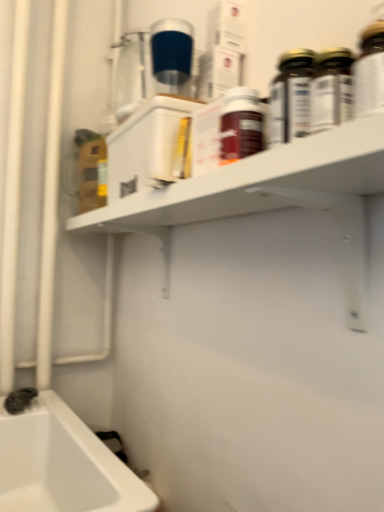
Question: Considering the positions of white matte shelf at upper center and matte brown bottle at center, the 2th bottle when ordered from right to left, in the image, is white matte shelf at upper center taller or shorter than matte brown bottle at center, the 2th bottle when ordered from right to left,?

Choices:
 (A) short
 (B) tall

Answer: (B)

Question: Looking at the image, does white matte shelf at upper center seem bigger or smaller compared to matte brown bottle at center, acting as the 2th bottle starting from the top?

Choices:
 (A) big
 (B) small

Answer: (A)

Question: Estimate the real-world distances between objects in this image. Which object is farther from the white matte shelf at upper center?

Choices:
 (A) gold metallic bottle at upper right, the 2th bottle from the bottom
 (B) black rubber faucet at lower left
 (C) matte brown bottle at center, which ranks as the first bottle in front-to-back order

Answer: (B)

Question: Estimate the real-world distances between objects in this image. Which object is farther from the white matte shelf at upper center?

------------------------

-- DESCRIPTION OF THE TASK --
Quote in full each line of the records that contains the string "right".

-- WRITTEN RESPONSE --
Question: Considering the positions of white matte shelf at upper center and matte brown bottle at center, the 2th bottle when ordered from right to left, in the image, is white matte shelf at upper center taller or shorter than matte brown bottle at center, the 2th bottle when ordered from right to left,?
 (A) gold metallic bottle at upper right, the 2th bottle from the bottom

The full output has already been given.